Both the line containing "camera: 20 degrees right, 10 degrees down" and the line containing "red eraser [488,568,571,652]" belong to the span. Output exactly that span from the listing below, and nothing outside it.

⁂

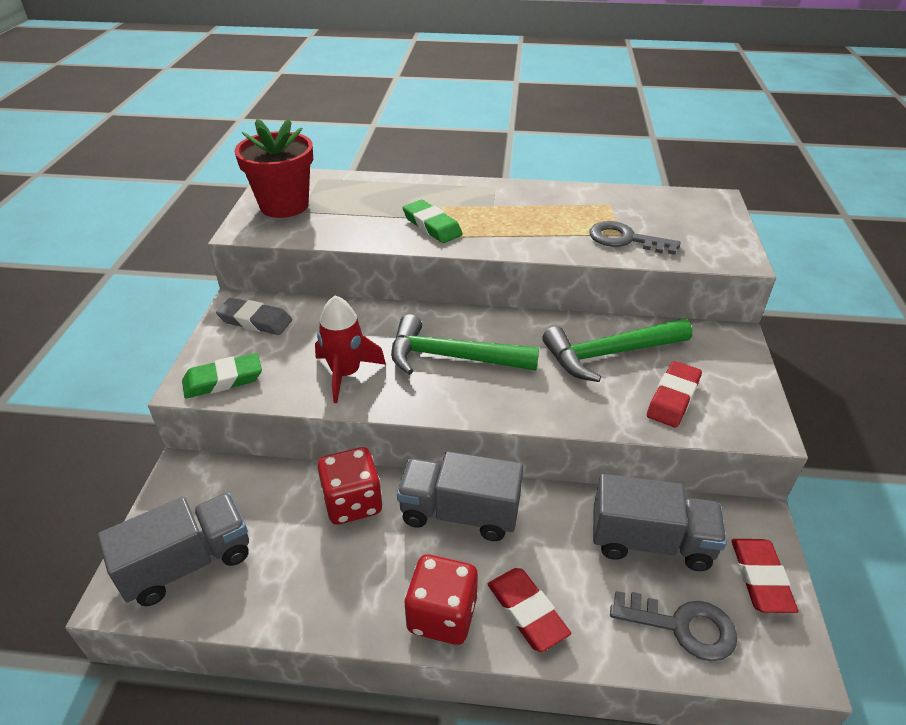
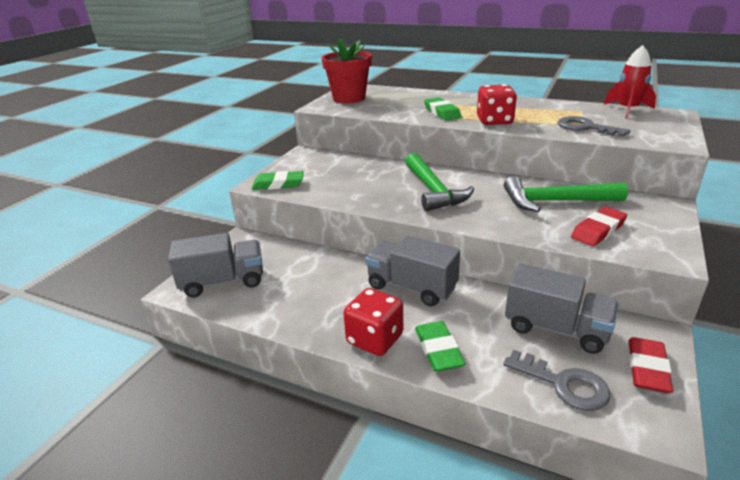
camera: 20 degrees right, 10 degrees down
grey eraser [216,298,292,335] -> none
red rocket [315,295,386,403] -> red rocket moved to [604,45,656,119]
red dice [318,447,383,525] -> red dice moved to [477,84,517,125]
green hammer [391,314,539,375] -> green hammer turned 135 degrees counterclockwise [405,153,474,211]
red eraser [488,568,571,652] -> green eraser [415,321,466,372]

⁂

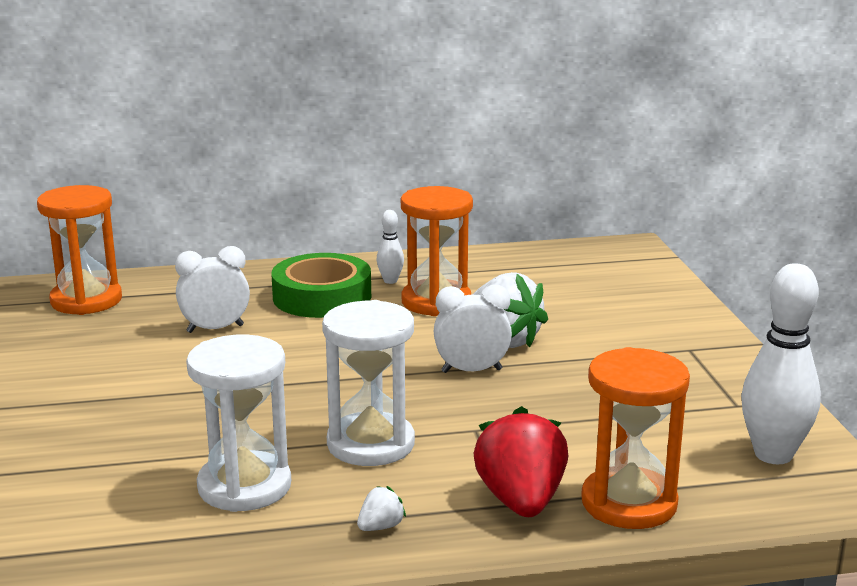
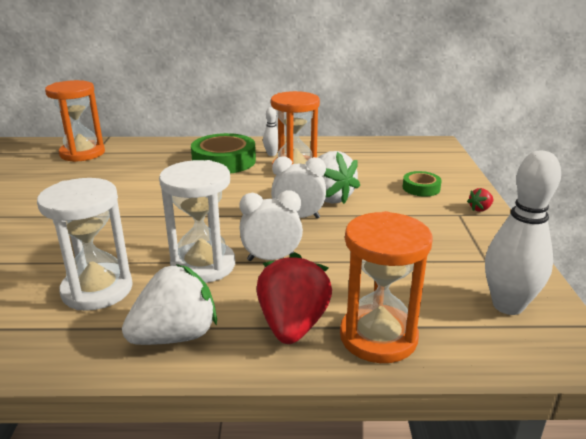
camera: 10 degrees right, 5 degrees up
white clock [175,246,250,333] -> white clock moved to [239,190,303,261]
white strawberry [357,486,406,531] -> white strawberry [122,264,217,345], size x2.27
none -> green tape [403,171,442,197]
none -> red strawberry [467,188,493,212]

⁂

-- Written response --
camera: 20 degrees right, 10 degrees down
grey eraser [216,298,292,335] -> none
red rocket [315,295,386,403] -> red rocket moved to [604,45,656,119]
red dice [318,447,383,525] -> red dice moved to [477,84,517,125]
green hammer [391,314,539,375] -> green hammer turned 135 degrees counterclockwise [405,153,474,211]
red eraser [488,568,571,652] -> green eraser [415,321,466,372]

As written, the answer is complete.